[Opening GIVEN DATA section]

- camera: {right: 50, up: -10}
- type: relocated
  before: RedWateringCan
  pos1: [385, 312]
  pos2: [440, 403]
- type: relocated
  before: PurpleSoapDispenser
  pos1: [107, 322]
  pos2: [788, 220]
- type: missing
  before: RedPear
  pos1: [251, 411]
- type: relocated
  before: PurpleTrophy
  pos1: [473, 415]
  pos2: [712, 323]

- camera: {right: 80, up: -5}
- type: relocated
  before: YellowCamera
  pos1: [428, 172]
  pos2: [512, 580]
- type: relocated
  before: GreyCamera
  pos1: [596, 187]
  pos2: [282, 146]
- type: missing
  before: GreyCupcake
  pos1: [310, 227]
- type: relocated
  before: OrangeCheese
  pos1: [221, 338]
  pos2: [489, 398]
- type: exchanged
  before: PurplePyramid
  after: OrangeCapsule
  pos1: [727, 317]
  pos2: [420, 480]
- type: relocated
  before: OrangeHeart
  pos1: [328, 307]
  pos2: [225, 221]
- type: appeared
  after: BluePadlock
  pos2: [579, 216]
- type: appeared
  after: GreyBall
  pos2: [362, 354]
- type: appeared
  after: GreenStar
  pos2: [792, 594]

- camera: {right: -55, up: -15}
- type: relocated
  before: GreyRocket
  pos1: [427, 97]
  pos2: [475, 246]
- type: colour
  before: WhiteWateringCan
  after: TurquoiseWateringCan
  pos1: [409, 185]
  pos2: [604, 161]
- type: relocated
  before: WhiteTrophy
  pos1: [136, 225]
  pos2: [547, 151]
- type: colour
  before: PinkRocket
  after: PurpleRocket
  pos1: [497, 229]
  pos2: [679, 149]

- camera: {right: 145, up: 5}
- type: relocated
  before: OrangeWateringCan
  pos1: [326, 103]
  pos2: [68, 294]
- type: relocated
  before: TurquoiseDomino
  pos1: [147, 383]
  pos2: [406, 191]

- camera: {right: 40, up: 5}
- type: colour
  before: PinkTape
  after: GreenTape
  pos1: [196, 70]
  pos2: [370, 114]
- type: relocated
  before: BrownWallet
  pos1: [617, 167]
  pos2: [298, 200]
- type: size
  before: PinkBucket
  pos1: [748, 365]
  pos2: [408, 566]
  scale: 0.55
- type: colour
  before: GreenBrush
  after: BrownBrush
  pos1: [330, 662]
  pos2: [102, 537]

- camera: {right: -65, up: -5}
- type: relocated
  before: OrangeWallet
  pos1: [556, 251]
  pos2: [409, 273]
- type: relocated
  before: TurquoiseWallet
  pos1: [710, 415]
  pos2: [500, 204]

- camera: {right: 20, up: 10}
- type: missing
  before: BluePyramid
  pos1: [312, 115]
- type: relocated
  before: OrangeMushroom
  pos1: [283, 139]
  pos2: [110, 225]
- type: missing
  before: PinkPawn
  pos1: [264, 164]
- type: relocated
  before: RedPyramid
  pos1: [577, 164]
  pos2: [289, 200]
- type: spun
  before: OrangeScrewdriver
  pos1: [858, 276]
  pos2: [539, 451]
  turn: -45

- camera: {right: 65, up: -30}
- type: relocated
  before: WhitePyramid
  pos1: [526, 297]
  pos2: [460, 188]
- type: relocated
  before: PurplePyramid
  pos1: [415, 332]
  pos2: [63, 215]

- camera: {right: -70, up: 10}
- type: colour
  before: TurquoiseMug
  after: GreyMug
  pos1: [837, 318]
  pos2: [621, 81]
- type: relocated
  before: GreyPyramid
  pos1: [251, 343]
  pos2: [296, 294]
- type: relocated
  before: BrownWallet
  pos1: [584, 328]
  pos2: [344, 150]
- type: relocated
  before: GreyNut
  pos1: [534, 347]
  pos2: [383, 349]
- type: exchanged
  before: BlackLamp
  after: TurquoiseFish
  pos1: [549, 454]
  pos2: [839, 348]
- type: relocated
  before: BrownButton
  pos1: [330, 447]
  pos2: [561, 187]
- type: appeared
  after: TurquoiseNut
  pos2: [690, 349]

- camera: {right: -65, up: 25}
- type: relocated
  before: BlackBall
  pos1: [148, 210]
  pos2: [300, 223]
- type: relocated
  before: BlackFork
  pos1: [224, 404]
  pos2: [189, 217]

[Closing GIVEN DATA section]

• WORK TO COMPLETE: The records above are to be repeated exactly, in their entirety.

• EXERCISE RESPONSE:
- camera: {right: 50, up: -10}
- type: relocated
  before: RedWateringCan
  pos1: [385, 312]
  pos2: [440, 403]
- type: relocated
  before: PurpleSoapDispenser
  pos1: [107, 322]
  pos2: [788, 220]
- type: missing
  before: RedPear
  pos1: [251, 411]
- type: relocated
  before: PurpleTrophy
  pos1: [473, 415]
  pos2: [712, 323]

- camera: {right: 80, up: -5}
- type: relocated
  before: YellowCamera
  pos1: [428, 172]
  pos2: [512, 580]
- type: relocated
  before: GreyCamera
  pos1: [596, 187]
  pos2: [282, 146]
- type: missing
  before: GreyCupcake
  pos1: [310, 227]
- type: relocated
  before: OrangeCheese
  pos1: [221, 338]
  pos2: [489, 398]
- type: exchanged
  before: PurplePyramid
  after: OrangeCapsule
  pos1: [727, 317]
  pos2: [420, 480]
- type: relocated
  before: OrangeHeart
  pos1: [328, 307]
  pos2: [225, 221]
- type: appeared
  after: BluePadlock
  pos2: [579, 216]
- type: appeared
  after: GreyBall
  pos2: [362, 354]
- type: appeared
  after: GreenStar
  pos2: [792, 594]

- camera: {right: -55, up: -15}
- type: relocated
  before: GreyRocket
  pos1: [427, 97]
  pos2: [475, 246]
- type: colour
  before: WhiteWateringCan
  after: TurquoiseWateringCan
  pos1: [409, 185]
  pos2: [604, 161]
- type: relocated
  before: WhiteTrophy
  pos1: [136, 225]
  pos2: [547, 151]
- type: colour
  before: PinkRocket
  after: PurpleRocket
  pos1: [497, 229]
  pos2: [679, 149]

- camera: {right: 145, up: 5}
- type: relocated
  before: OrangeWateringCan
  pos1: [326, 103]
  pos2: [68, 294]
- type: relocated
  before: TurquoiseDomino
  pos1: [147, 383]
  pos2: [406, 191]

- camera: {right: 40, up: 5}
- type: colour
  before: PinkTape
  after: GreenTape
  pos1: [196, 70]
  pos2: [370, 114]
- type: relocated
  before: BrownWallet
  pos1: [617, 167]
  pos2: [298, 200]
- type: size
  before: PinkBucket
  pos1: [748, 365]
  pos2: [408, 566]
  scale: 0.55
- type: colour
  before: GreenBrush
  after: BrownBrush
  pos1: [330, 662]
  pos2: [102, 537]

- camera: {right: -65, up: -5}
- type: relocated
  before: OrangeWallet
  pos1: [556, 251]
  pos2: [409, 273]
- type: relocated
  before: TurquoiseWallet
  pos1: [710, 415]
  pos2: [500, 204]

- camera: {right: 20, up: 10}
- type: missing
  before: BluePyramid
  pos1: [312, 115]
- type: relocated
  before: OrangeMushroom
  pos1: [283, 139]
  pos2: [110, 225]
- type: missing
  before: PinkPawn
  pos1: [264, 164]
- type: relocated
  before: RedPyramid
  pos1: [577, 164]
  pos2: [289, 200]
- type: spun
  before: OrangeScrewdriver
  pos1: [858, 276]
  pos2: [539, 451]
  turn: -45

- camera: {right: 65, up: -30}
- type: relocated
  before: WhitePyramid
  pos1: [526, 297]
  pos2: [460, 188]
- type: relocated
  before: PurplePyramid
  pos1: [415, 332]
  pos2: [63, 215]

- camera: {right: -70, up: 10}
- type: colour
  before: TurquoiseMug
  after: GreyMug
  pos1: [837, 318]
  pos2: [621, 81]
- type: relocated
  before: GreyPyramid
  pos1: [251, 343]
  pos2: [296, 294]
- type: relocated
  before: BrownWallet
  pos1: [584, 328]
  pos2: [344, 150]
- type: relocated
  before: GreyNut
  pos1: [534, 347]
  pos2: [383, 349]
- type: exchanged
  before: BlackLamp
  after: TurquoiseFish
  pos1: [549, 454]
  pos2: [839, 348]
- type: relocated
  before: BrownButton
  pos1: [330, 447]
  pos2: [561, 187]
- type: appeared
  after: TurquoiseNut
  pos2: [690, 349]

- camera: {right: -65, up: 25}
- type: relocated
  before: BlackBall
  pos1: [148, 210]
  pos2: [300, 223]
- type: relocated
  before: BlackFork
  pos1: [224, 404]
  pos2: [189, 217]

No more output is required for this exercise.